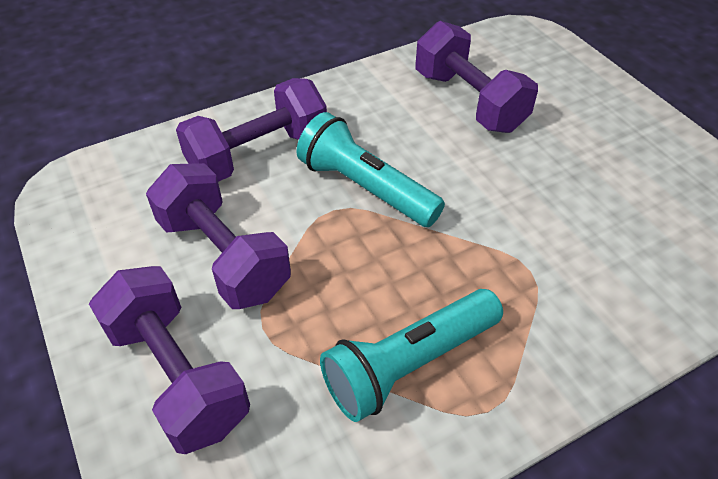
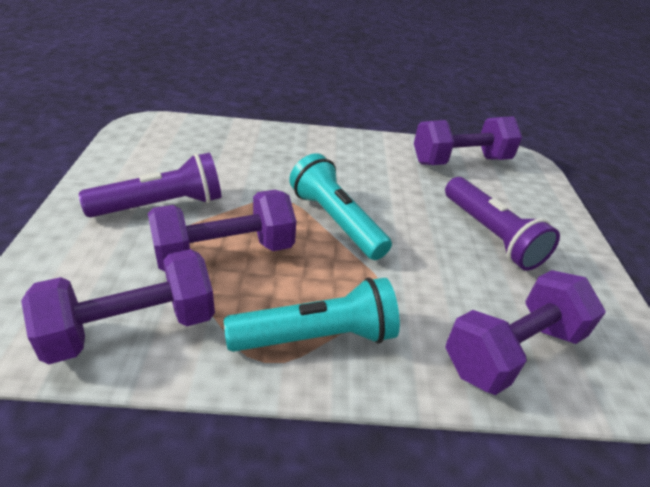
purple flashlight: 0 -> 2

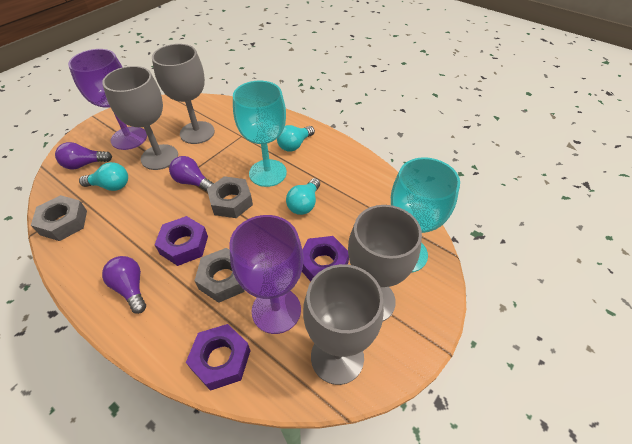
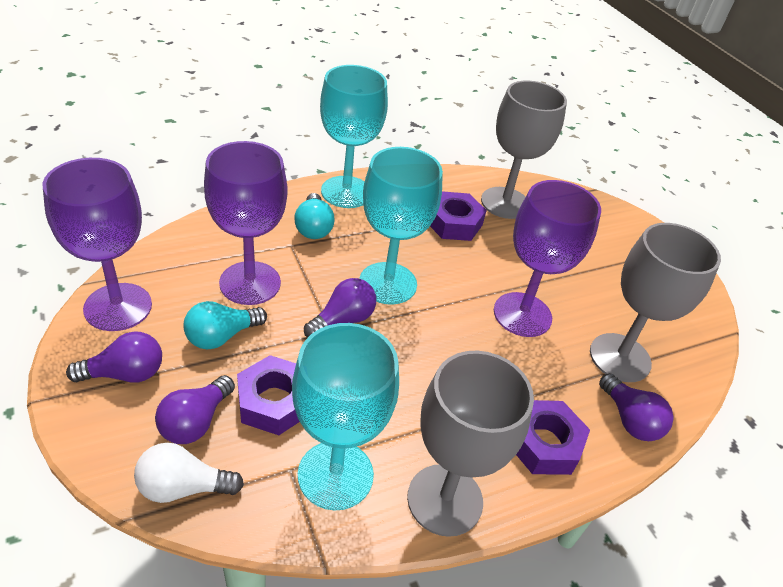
grey goblet: 4 -> 3
grey nut: 3 -> 0
purple goblet: 2 -> 3
purple light bulb: 3 -> 4
turquoise goblet: 2 -> 3
turquoise light bulb: 3 -> 2
white light bulb: 0 -> 1

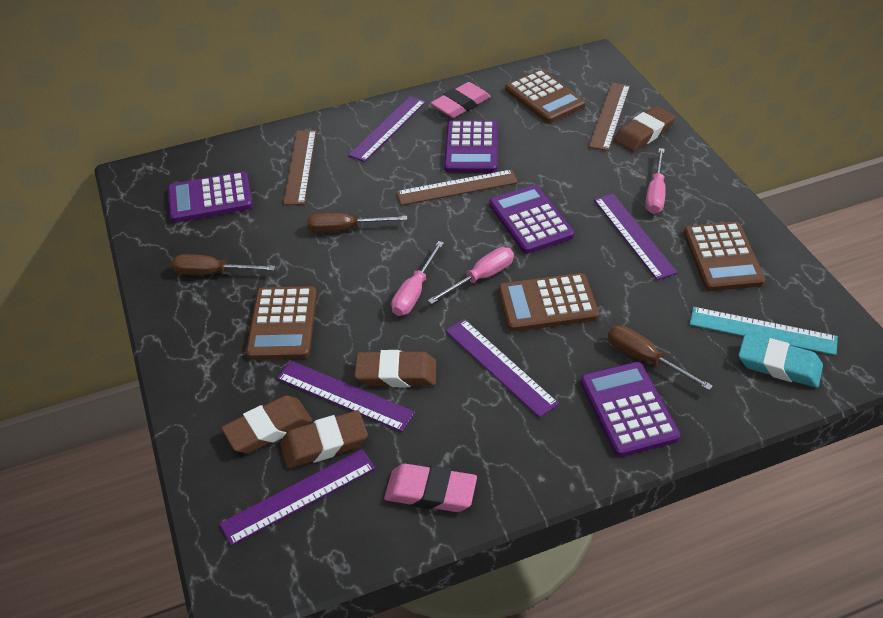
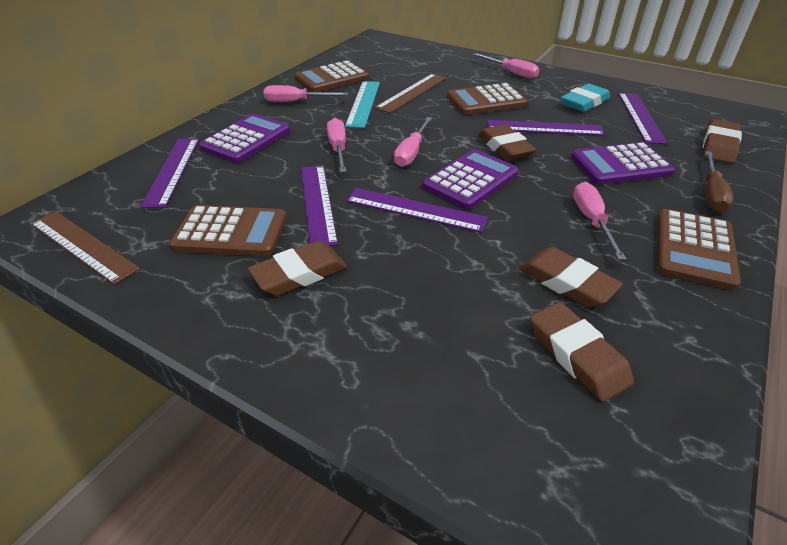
brown eraser: 4 -> 5
brown ruler: 3 -> 2
brown screwdriver: 3 -> 1
pink eraser: 2 -> 0
pink screwdriver: 3 -> 5
purple calculator: 4 -> 3

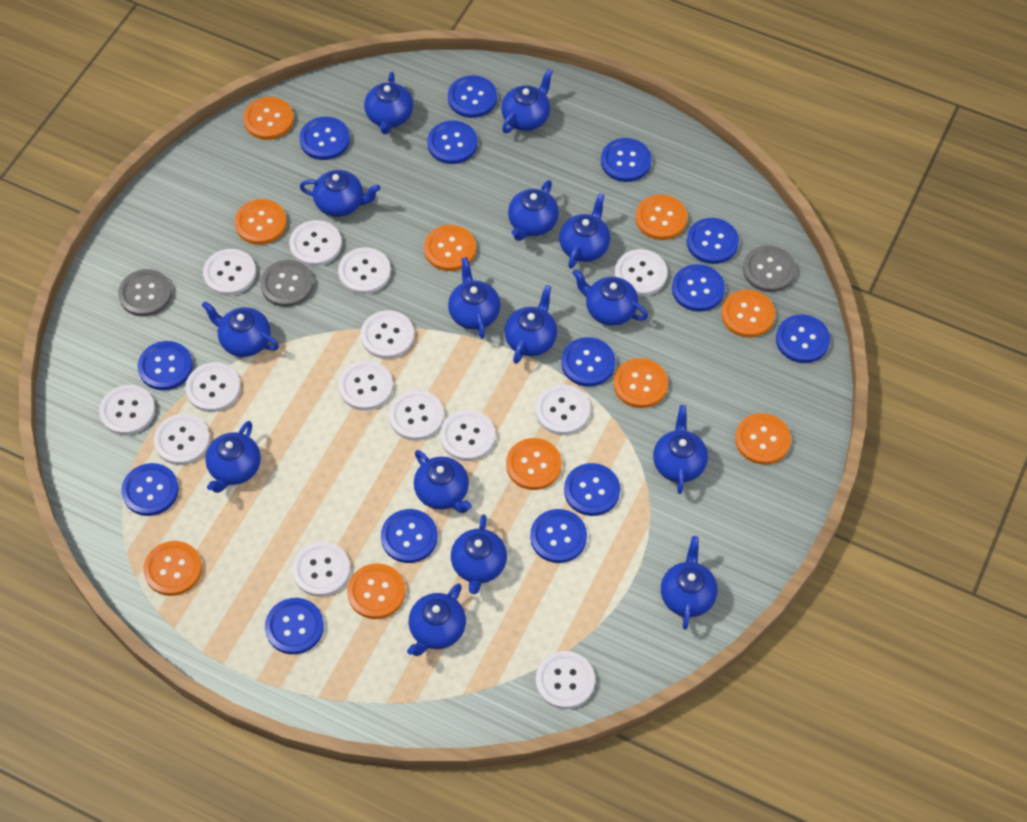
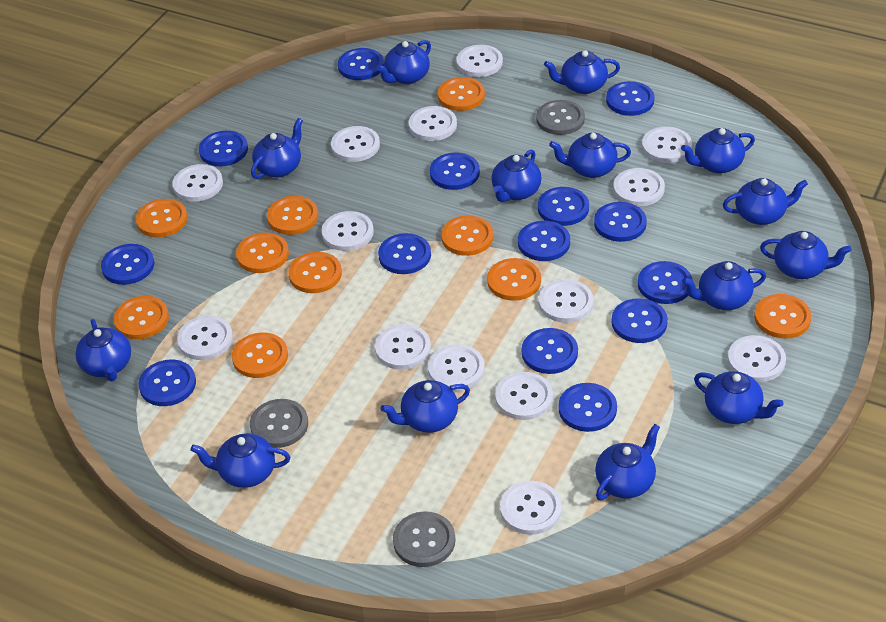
blue teapot: 15 -> 14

* * * * * * *

**About this task**
An exact copy of every line above is needed, without the images.

**Response to this task**
purple flashlight: 0 -> 2

grey goblet: 4 -> 3
grey nut: 3 -> 0
purple goblet: 2 -> 3
purple light bulb: 3 -> 4
turquoise goblet: 2 -> 3
turquoise light bulb: 3 -> 2
white light bulb: 0 -> 1

brown eraser: 4 -> 5
brown ruler: 3 -> 2
brown screwdriver: 3 -> 1
pink eraser: 2 -> 0
pink screwdriver: 3 -> 5
purple calculator: 4 -> 3

blue teapot: 15 -> 14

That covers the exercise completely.